• [DATA SHOWN]:
::::
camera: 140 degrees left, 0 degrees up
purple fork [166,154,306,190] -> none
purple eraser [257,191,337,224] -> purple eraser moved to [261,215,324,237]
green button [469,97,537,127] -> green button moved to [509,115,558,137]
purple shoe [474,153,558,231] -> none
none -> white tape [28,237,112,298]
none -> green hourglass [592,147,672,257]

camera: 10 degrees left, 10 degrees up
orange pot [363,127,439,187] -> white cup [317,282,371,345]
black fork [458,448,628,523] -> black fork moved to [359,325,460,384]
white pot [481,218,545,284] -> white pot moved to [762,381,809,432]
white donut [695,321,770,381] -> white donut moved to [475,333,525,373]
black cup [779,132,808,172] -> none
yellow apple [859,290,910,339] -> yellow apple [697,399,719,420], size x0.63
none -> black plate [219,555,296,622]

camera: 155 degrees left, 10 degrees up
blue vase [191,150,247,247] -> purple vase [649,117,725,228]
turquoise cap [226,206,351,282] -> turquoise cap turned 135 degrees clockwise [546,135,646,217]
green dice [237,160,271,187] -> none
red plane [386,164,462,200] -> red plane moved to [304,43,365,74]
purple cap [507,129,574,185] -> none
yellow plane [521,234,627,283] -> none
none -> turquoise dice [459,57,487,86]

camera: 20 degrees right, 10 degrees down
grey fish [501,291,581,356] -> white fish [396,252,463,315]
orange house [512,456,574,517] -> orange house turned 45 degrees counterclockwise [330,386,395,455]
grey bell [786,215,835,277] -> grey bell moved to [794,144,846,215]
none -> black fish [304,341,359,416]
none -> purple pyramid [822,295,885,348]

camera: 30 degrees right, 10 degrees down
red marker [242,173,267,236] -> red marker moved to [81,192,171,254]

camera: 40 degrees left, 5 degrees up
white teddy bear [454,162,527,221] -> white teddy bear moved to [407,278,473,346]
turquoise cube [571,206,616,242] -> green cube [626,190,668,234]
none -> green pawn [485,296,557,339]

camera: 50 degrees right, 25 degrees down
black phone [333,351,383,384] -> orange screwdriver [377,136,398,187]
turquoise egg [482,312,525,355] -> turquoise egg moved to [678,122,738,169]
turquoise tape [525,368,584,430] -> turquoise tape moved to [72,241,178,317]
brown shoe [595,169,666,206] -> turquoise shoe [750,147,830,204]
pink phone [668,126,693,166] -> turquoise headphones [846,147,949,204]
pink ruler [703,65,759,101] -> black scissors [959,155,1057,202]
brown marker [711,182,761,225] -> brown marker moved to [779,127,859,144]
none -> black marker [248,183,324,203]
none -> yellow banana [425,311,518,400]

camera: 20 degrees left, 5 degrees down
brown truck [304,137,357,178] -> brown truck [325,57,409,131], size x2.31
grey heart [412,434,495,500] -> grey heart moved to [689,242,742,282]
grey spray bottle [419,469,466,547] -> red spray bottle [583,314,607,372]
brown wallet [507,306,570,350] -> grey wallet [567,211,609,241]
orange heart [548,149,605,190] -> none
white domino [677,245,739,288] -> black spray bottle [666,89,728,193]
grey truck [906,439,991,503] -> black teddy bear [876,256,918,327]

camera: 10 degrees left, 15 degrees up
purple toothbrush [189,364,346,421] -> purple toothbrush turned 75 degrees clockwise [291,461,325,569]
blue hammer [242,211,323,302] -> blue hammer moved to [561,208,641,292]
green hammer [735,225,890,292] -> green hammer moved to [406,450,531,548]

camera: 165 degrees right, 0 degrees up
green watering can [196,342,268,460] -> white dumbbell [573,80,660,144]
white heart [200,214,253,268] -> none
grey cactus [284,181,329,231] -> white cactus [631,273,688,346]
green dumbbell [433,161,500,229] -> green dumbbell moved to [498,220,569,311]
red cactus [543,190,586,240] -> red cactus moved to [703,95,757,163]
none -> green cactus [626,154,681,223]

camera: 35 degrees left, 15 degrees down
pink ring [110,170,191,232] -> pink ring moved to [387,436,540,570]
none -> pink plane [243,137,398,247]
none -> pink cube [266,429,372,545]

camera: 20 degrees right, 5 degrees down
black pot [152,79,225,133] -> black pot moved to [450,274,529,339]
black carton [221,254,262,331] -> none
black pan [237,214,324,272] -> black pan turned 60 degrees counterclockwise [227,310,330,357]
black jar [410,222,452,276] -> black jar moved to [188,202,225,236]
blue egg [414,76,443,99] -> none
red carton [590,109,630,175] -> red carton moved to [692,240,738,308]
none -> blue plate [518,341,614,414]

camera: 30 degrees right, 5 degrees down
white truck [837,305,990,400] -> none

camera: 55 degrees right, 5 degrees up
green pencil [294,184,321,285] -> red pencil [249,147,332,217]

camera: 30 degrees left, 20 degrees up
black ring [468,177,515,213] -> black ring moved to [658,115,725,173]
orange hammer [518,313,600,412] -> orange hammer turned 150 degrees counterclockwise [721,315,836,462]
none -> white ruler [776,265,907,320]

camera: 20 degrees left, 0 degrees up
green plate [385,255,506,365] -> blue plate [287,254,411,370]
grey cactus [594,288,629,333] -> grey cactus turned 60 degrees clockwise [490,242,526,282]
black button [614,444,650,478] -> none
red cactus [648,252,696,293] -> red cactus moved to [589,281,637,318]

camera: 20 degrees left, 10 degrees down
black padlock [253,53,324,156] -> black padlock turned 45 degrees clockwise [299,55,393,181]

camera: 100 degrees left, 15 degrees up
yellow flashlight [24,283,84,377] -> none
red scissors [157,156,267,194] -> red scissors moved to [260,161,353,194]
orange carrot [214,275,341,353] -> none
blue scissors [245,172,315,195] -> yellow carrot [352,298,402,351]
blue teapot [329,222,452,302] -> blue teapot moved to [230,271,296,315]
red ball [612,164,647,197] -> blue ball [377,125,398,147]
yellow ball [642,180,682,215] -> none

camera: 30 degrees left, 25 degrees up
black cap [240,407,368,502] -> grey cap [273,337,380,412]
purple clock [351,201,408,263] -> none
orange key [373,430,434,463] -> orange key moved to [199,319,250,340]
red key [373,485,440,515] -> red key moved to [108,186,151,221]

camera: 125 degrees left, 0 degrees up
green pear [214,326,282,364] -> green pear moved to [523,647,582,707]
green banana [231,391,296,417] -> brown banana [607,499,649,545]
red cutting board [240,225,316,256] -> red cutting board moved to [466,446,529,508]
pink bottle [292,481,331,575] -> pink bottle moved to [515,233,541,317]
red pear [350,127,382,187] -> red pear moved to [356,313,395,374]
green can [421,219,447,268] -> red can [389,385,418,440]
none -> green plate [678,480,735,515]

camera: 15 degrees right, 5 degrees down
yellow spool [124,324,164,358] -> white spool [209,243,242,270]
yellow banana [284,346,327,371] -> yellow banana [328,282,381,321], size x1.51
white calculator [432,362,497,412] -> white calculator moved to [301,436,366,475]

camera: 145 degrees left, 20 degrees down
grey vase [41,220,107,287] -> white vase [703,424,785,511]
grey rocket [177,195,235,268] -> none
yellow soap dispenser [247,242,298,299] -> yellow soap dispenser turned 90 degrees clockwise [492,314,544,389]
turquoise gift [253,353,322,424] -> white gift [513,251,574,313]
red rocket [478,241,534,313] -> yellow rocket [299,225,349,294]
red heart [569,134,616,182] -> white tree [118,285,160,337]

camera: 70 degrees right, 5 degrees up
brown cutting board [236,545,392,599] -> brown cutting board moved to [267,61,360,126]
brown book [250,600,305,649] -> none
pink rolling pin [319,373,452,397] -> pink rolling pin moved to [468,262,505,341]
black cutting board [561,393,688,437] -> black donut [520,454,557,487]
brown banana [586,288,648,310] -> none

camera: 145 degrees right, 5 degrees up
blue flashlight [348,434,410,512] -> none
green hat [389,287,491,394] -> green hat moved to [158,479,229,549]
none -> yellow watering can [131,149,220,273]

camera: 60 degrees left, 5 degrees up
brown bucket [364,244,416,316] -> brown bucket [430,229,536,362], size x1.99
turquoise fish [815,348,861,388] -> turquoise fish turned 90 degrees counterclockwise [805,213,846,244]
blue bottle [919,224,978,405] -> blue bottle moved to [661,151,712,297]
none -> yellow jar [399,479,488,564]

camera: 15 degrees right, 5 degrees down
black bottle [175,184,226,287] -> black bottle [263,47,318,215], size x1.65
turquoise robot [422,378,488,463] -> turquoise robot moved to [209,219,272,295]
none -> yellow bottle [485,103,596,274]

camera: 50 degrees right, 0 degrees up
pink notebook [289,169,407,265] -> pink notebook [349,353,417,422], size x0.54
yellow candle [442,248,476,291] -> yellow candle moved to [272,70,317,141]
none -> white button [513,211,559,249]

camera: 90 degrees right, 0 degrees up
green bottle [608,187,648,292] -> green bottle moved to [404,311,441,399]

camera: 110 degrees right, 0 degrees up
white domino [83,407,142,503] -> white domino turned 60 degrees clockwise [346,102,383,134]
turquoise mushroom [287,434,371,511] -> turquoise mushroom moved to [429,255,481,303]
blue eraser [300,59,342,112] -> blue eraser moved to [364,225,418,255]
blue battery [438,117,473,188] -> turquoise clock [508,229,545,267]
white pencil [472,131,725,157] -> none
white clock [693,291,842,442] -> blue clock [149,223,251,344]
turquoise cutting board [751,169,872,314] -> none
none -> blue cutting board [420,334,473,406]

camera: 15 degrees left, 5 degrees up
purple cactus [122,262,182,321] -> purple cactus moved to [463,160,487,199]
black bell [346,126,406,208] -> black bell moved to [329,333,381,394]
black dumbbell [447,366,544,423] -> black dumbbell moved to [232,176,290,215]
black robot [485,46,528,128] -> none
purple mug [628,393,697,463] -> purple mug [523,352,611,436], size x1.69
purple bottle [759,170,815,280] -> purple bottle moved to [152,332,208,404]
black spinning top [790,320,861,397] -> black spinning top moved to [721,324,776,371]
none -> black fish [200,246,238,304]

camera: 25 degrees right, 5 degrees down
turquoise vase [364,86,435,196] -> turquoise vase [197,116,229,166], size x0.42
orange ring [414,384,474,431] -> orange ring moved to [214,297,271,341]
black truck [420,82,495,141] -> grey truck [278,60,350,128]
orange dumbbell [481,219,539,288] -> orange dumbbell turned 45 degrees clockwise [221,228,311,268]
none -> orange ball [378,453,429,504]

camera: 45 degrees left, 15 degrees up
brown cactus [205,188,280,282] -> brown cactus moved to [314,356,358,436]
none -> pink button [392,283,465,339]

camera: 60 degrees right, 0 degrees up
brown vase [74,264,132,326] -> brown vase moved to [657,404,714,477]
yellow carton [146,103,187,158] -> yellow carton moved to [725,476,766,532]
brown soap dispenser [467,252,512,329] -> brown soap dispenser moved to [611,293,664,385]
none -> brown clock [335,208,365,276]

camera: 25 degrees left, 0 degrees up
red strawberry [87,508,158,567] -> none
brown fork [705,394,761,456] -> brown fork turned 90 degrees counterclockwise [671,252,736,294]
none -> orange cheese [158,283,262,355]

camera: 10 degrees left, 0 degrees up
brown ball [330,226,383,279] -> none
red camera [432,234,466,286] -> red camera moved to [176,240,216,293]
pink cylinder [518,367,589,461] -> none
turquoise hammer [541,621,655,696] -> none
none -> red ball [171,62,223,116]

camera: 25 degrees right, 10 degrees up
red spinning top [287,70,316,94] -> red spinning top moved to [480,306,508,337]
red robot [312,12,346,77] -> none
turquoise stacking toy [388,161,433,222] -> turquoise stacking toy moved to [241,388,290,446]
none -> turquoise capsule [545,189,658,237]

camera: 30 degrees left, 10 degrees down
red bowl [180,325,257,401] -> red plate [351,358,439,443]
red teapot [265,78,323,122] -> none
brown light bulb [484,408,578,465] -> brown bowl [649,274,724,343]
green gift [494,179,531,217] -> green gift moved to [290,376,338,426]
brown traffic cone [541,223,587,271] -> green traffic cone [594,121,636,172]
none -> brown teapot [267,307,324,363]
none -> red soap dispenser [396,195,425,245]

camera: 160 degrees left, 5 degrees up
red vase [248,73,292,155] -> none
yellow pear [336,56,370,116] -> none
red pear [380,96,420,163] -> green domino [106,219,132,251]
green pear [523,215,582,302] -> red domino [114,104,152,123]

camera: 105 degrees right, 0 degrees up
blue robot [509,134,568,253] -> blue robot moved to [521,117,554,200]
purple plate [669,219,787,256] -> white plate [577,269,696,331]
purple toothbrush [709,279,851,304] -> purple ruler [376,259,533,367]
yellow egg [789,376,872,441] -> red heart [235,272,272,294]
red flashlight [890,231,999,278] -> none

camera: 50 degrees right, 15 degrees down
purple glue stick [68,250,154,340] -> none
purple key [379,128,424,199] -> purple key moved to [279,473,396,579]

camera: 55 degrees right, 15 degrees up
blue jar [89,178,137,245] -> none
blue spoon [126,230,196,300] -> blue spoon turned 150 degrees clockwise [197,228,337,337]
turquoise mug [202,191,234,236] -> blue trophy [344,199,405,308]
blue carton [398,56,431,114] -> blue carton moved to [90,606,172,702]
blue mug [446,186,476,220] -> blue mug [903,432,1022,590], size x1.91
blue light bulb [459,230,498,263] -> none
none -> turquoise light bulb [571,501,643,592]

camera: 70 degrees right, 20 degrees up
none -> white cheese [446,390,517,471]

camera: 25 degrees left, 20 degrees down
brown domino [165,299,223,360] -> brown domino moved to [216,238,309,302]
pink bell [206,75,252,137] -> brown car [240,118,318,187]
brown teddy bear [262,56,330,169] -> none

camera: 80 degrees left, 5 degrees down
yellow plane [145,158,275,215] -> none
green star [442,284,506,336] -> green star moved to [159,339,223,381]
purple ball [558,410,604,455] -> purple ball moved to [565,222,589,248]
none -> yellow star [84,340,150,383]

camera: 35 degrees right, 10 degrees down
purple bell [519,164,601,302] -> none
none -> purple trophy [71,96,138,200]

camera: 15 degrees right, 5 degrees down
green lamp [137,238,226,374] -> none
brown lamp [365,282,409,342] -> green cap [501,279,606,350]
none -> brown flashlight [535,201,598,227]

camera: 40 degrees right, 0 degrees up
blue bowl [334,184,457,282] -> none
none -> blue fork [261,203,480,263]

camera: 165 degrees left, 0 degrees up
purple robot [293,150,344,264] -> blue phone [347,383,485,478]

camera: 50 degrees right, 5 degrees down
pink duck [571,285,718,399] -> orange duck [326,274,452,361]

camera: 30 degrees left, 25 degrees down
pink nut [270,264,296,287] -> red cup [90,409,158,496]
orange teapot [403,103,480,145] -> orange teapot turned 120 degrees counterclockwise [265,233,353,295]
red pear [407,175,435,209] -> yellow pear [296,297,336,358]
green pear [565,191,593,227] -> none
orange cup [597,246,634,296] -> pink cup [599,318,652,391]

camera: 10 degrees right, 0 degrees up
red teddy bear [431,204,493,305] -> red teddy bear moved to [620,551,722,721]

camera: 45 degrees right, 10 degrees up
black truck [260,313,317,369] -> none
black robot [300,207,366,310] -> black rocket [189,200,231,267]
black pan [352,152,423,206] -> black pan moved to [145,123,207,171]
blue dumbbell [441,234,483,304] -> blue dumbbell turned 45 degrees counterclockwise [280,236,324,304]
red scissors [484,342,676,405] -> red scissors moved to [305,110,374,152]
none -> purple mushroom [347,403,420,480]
::::
• [EXERCISE GOAL]:
Nothing beyond the lines from the start of the entries through the line with "black cup [779,132,808,172] -> none" should appear. Repeat those lines exactly, both ends included.

• [EXERCISE RESULT]:
camera: 140 degrees left, 0 degrees up
purple fork [166,154,306,190] -> none
purple eraser [257,191,337,224] -> purple eraser moved to [261,215,324,237]
green button [469,97,537,127] -> green button moved to [509,115,558,137]
purple shoe [474,153,558,231] -> none
none -> white tape [28,237,112,298]
none -> green hourglass [592,147,672,257]

camera: 10 degrees left, 10 degrees up
orange pot [363,127,439,187] -> white cup [317,282,371,345]
black fork [458,448,628,523] -> black fork moved to [359,325,460,384]
white pot [481,218,545,284] -> white pot moved to [762,381,809,432]
white donut [695,321,770,381] -> white donut moved to [475,333,525,373]
black cup [779,132,808,172] -> none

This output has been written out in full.